What the task requires ▸ Below are some records. Write out the lines from the one containing "yellow clock: 11 -> 9" to the last line, word for word, leaving out pictures.

[The input]

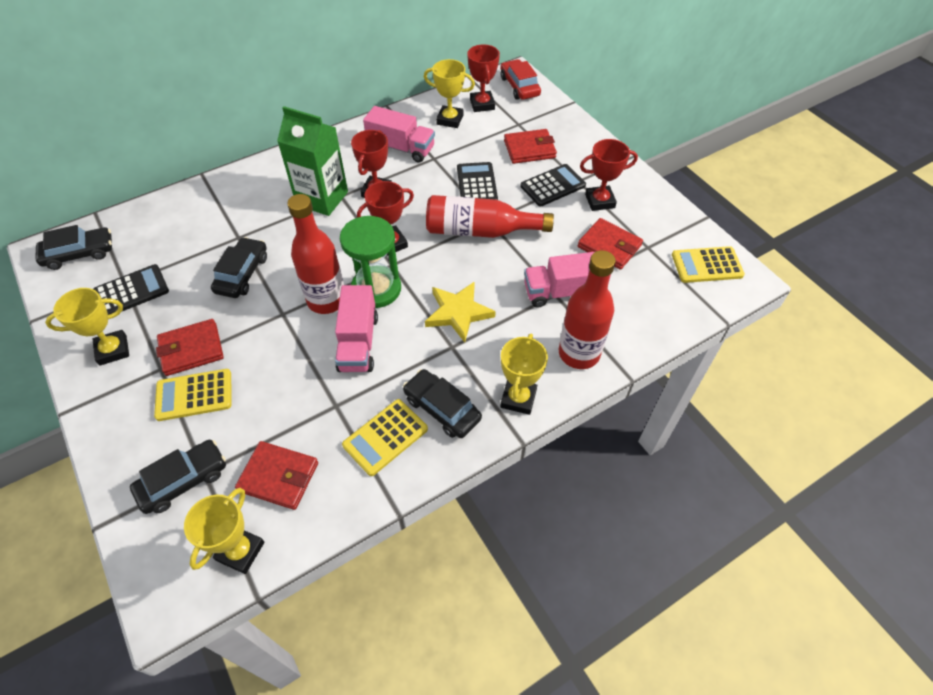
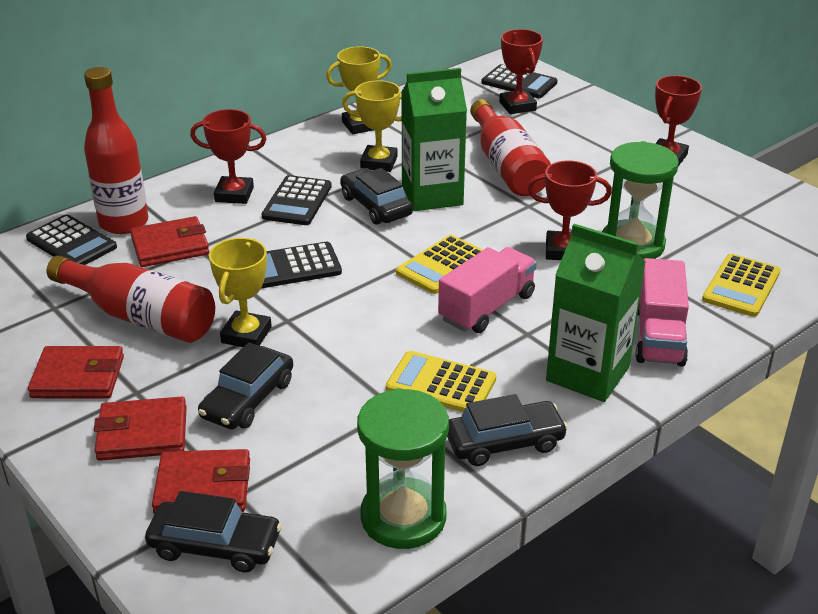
black calculator: 3 -> 4
green carton: 1 -> 2
green hourglass: 1 -> 2
pink truck: 3 -> 2
red car: 1 -> 0
yellow star: 1 -> 0
yellow trophy: 4 -> 3

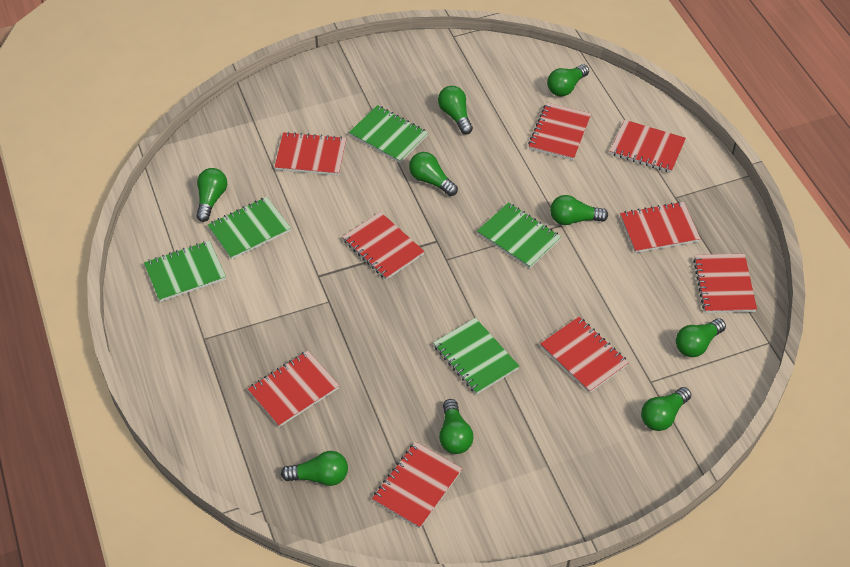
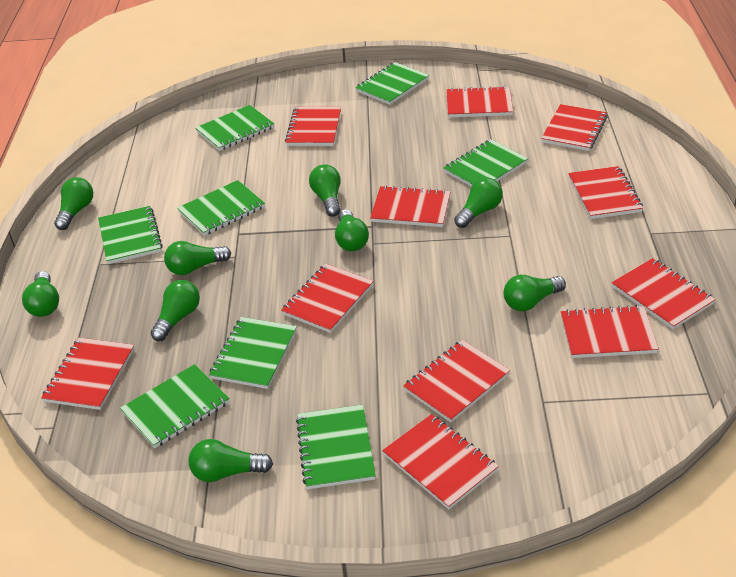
green notebook: 5 -> 8
red notebook: 9 -> 11

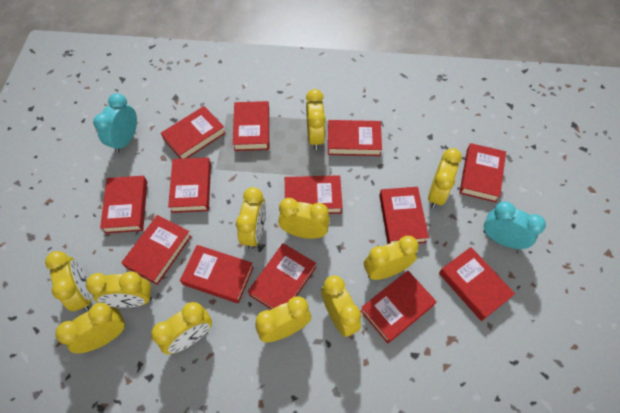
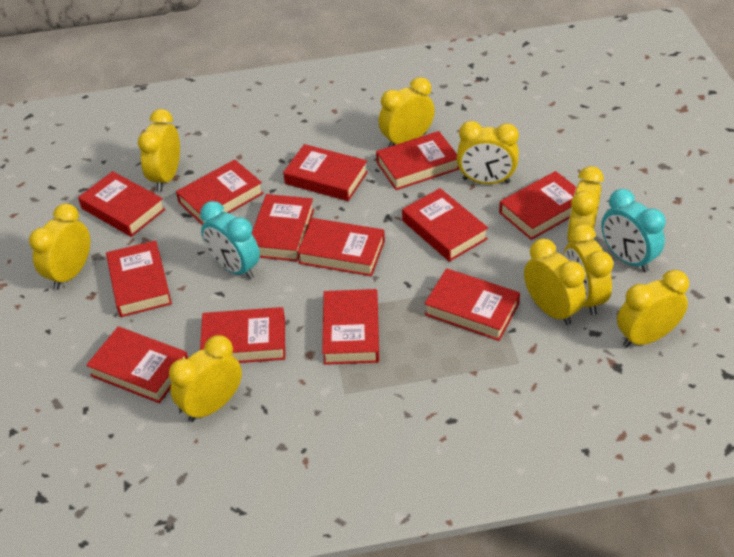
yellow clock: 11 -> 9

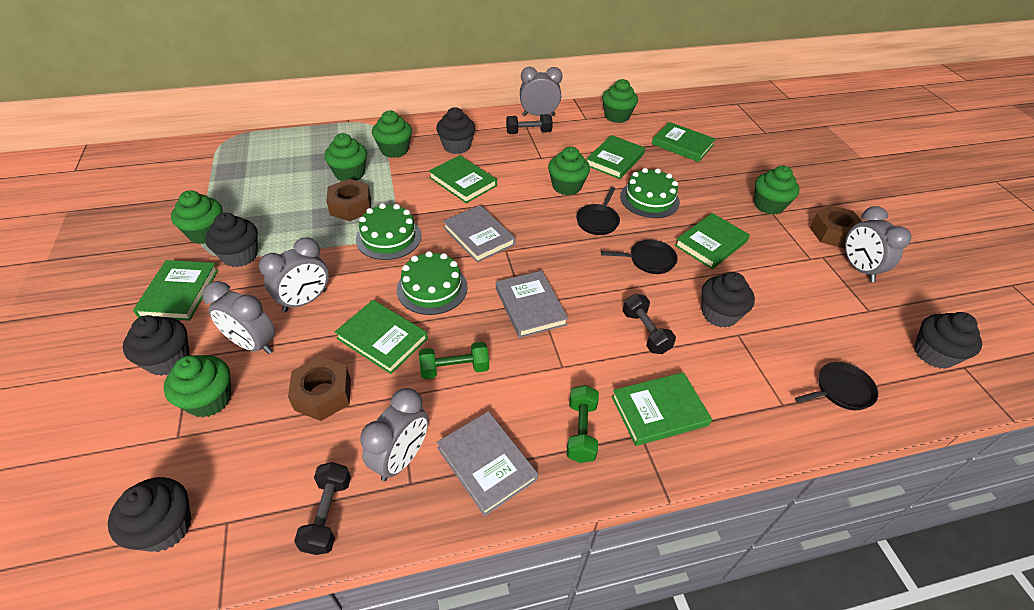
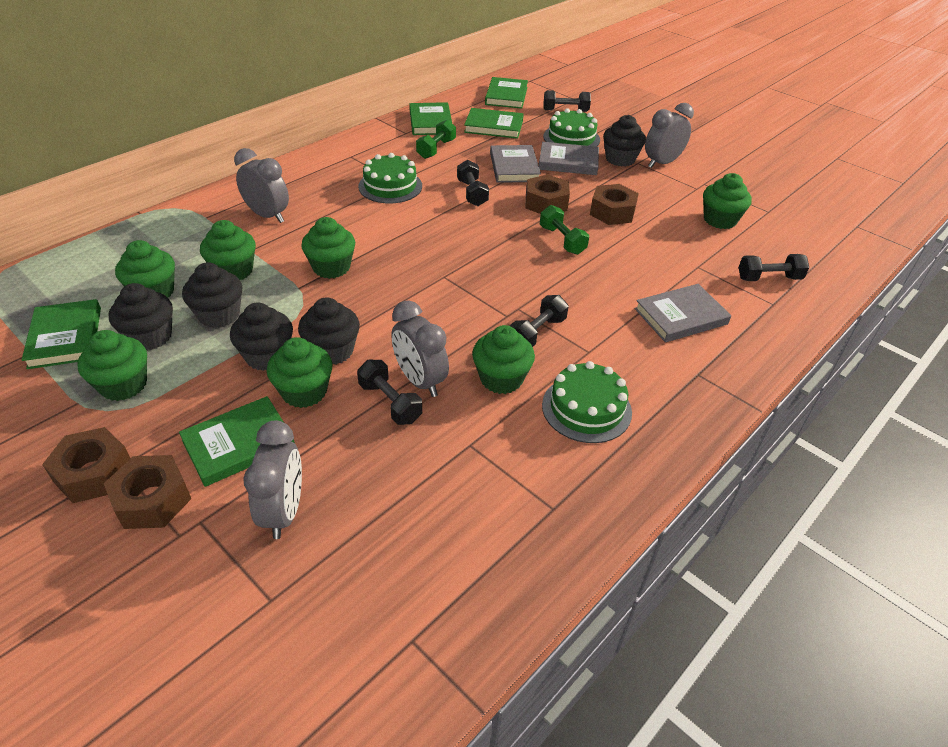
black cupcake: 6 -> 5
black dumbbell: 3 -> 5
black pan: 3 -> 0
brown nut: 3 -> 4
green book: 7 -> 5
grey clock: 5 -> 4

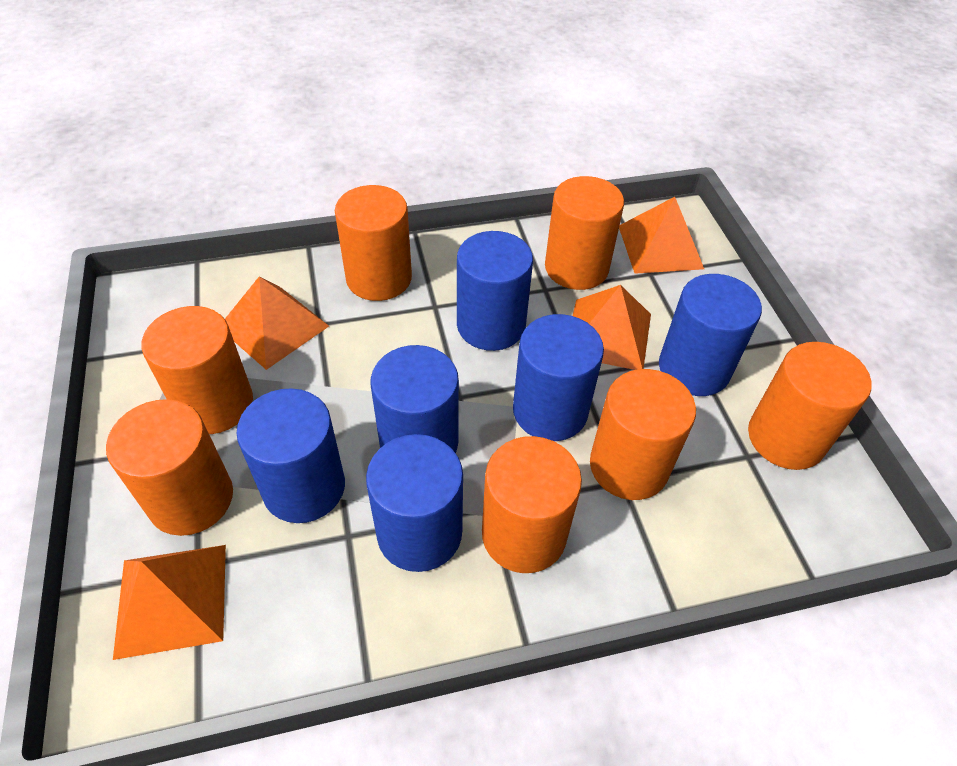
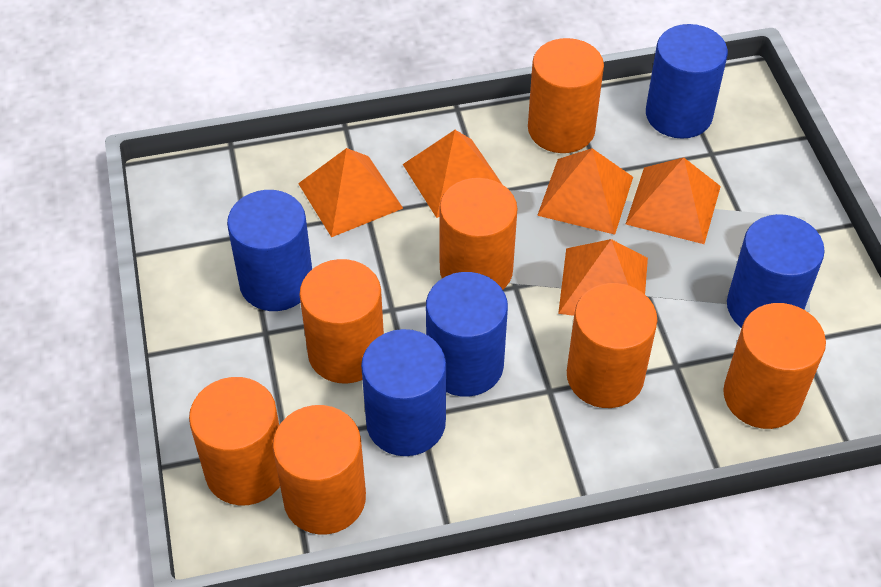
blue cylinder: 6 -> 5
orange pyramid: 4 -> 5

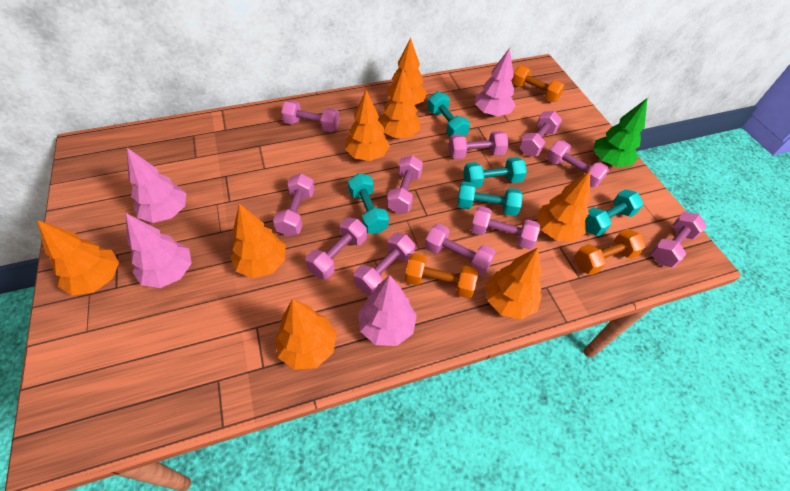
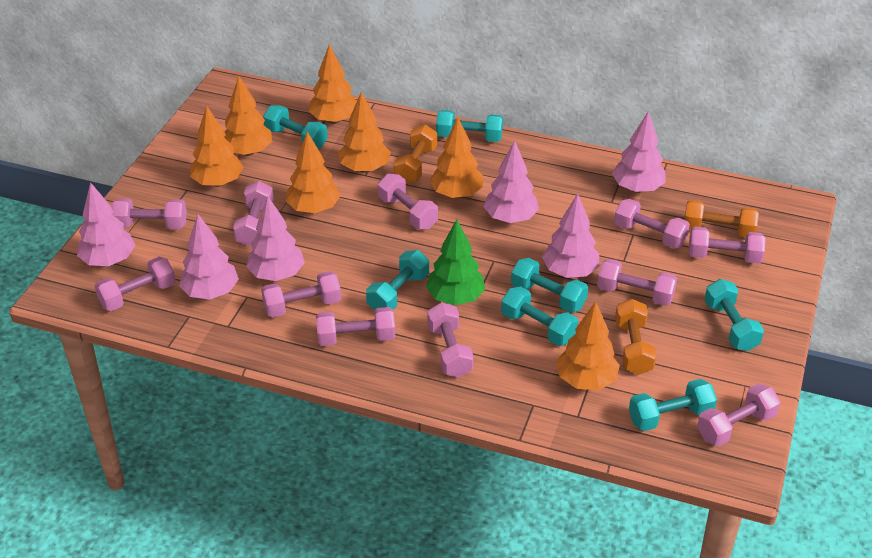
orange tree: 8 -> 7
pink tree: 4 -> 6
turquoise dumbbell: 5 -> 7

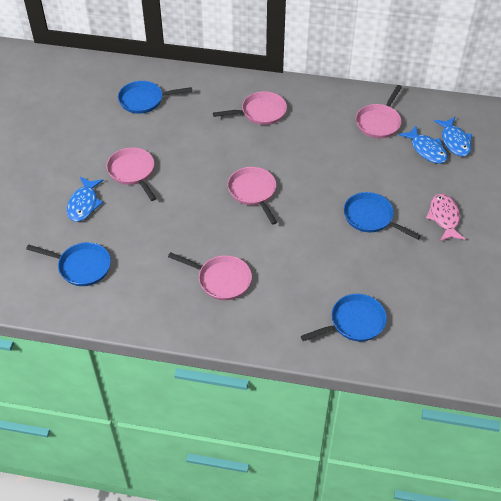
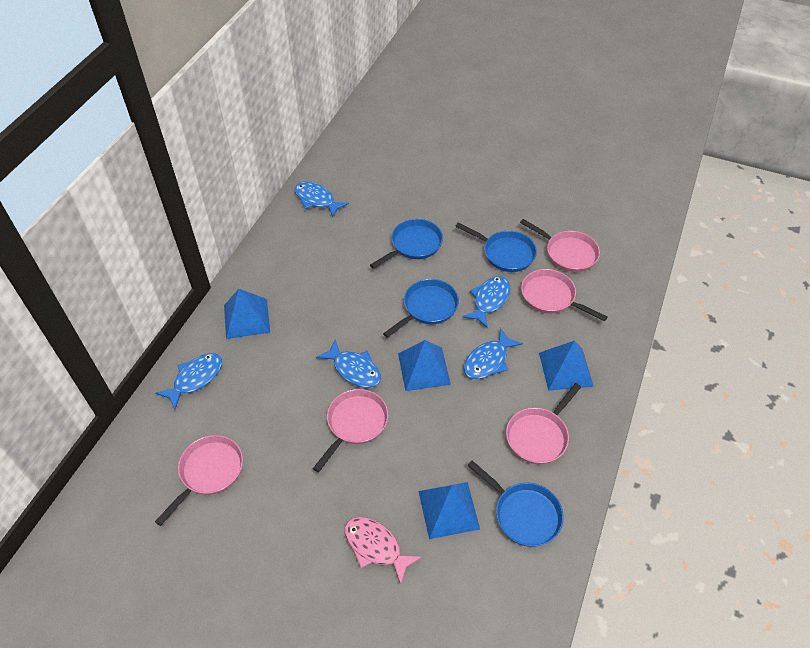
blue fish: 3 -> 5
blue pyramid: 0 -> 4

[/The input]

Exercise solution ▸
yellow clock: 11 -> 9

black cupcake: 6 -> 5
black dumbbell: 3 -> 5
black pan: 3 -> 0
brown nut: 3 -> 4
green book: 7 -> 5
grey clock: 5 -> 4

blue cylinder: 6 -> 5
orange pyramid: 4 -> 5

orange tree: 8 -> 7
pink tree: 4 -> 6
turquoise dumbbell: 5 -> 7

blue fish: 3 -> 5
blue pyramid: 0 -> 4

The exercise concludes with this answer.